▶ [Work instructions]:
Apart from the images, reproduce all of the data word for word.

(Shape position tracking data)
☆ ☆ ☆ ☆ ☆
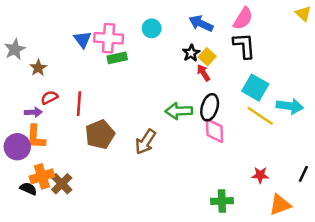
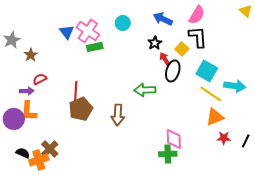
pink cross: (109, 38) -> (88, 31), turned 30
yellow square: (207, 57) -> (182, 49), moved
red line: (79, 104) -> (76, 91), moved
black ellipse: (210, 107) -> (173, 71), moved
pink diamond: (215, 131) -> (174, 139), moved
brown arrow: (146, 142) -> (118, 115), turned -30
red star: (260, 175) -> (224, 138), moved
orange cross: (42, 176) -> (39, 160), moved
green cross: (222, 201) -> (168, 154), moved
orange triangle: (280, 205) -> (215, 117), moved

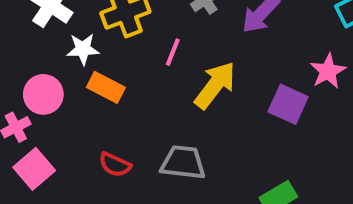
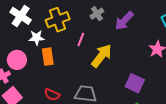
orange rectangle: (106, 87) -> (48, 57), turned 54
purple square: (288, 104) -> (135, 83), moved

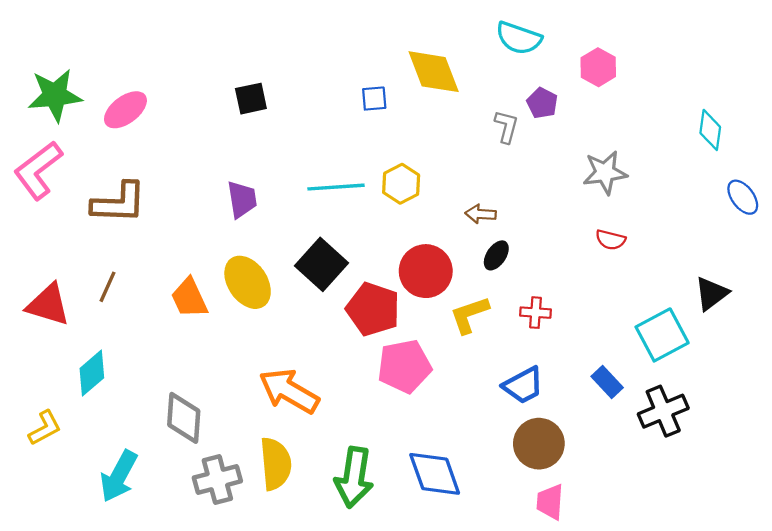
☆ ☆ ☆ ☆ ☆
▶ [Exercise response]:
pink cross: (109, 38) -> (88, 31), turned 30
yellow square: (207, 57) -> (182, 49), moved
red line: (79, 104) -> (76, 91), moved
black ellipse: (210, 107) -> (173, 71), moved
pink diamond: (215, 131) -> (174, 139), moved
brown arrow: (146, 142) -> (118, 115), turned -30
red star: (260, 175) -> (224, 138), moved
orange cross: (42, 176) -> (39, 160), moved
green cross: (222, 201) -> (168, 154), moved
orange triangle: (280, 205) -> (215, 117), moved

orange rectangle: (106, 87) -> (48, 57), turned 54
purple square: (288, 104) -> (135, 83), moved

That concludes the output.